__What this task involves__:
In the entries below, find the line containing "purple hat: 3 -> 2", then copy it and every later line exactly, ending with the last line.

__Input data__:
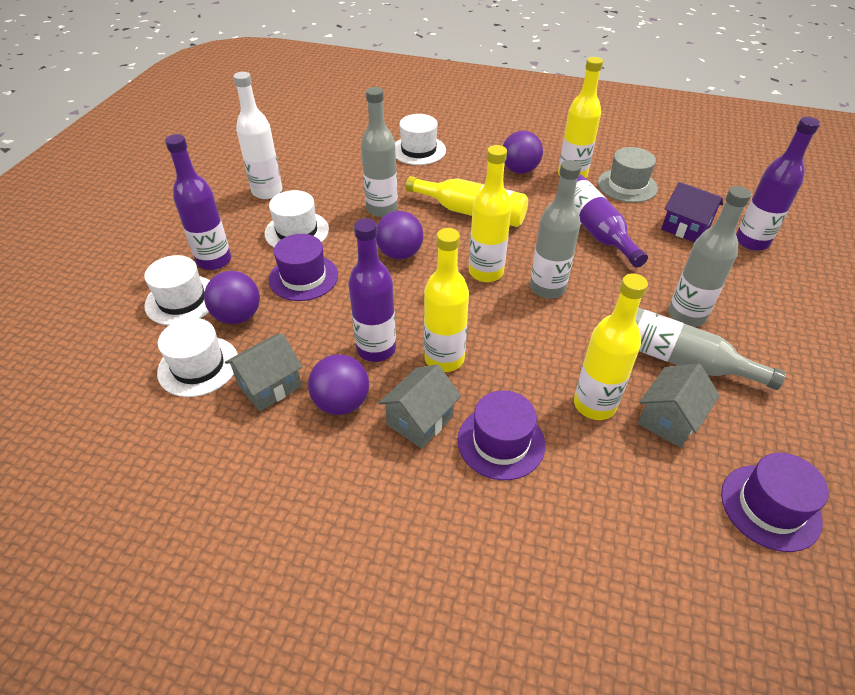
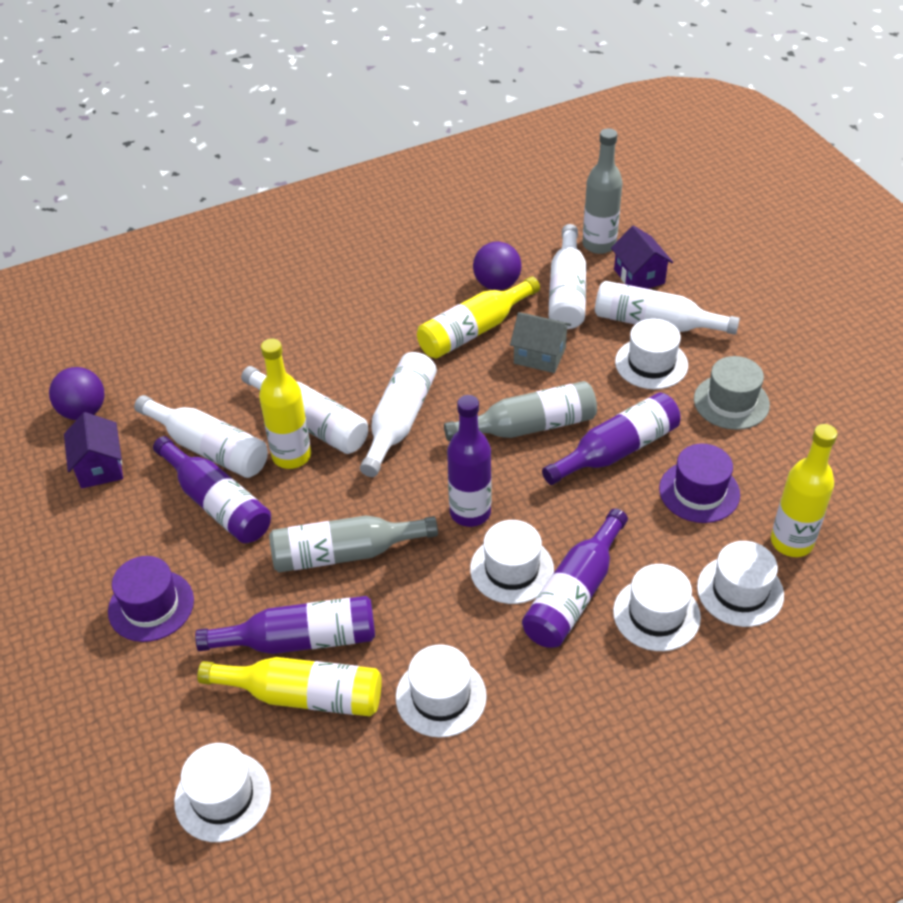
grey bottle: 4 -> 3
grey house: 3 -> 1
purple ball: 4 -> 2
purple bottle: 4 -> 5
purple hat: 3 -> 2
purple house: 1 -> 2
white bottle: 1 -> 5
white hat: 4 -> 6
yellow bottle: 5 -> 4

__Expected answer__:
purple hat: 3 -> 2
purple house: 1 -> 2
white bottle: 1 -> 5
white hat: 4 -> 6
yellow bottle: 5 -> 4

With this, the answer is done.